Data records ::
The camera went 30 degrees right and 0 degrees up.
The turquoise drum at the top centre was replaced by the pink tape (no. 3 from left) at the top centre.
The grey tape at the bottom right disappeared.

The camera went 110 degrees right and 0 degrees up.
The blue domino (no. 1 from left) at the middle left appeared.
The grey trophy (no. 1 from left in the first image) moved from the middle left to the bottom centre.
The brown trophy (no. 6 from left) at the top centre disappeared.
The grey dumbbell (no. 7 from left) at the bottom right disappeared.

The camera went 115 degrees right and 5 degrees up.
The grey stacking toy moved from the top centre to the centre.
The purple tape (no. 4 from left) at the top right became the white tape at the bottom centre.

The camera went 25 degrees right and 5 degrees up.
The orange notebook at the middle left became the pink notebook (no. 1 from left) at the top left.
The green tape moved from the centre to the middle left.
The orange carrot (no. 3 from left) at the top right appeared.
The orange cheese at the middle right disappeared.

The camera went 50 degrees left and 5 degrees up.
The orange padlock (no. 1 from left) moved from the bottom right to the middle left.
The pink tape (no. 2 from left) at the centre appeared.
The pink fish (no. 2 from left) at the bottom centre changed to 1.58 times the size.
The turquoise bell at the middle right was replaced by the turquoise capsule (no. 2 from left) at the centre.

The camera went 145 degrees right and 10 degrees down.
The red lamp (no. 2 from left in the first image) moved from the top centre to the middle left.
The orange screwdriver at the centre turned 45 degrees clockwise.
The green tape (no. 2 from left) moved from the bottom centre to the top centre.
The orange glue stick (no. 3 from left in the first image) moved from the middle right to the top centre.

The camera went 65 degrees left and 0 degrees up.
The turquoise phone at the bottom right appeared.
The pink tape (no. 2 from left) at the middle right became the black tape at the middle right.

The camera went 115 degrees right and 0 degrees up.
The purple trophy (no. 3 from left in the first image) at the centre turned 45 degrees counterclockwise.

Exercise goal ::
Out of the data above, transcribe exactly and only the lines starting with the line that has "The green tape (no." and going on through the line that has "The camera went 115 degrees right and 0", both included.

Output of the task ::
The green tape (no. 2 from left) moved from the bottom centre to the top centre.
The orange glue stick (no. 3 from left in the first image) moved from the middle right to the top centre.

The camera went 65 degrees left and 0 degrees up.
The turquoise phone at the bottom right appeared.
The pink tape (no. 2 from left) at the middle right became the black tape at the middle right.

The camera went 115 degrees right and 0 degrees up.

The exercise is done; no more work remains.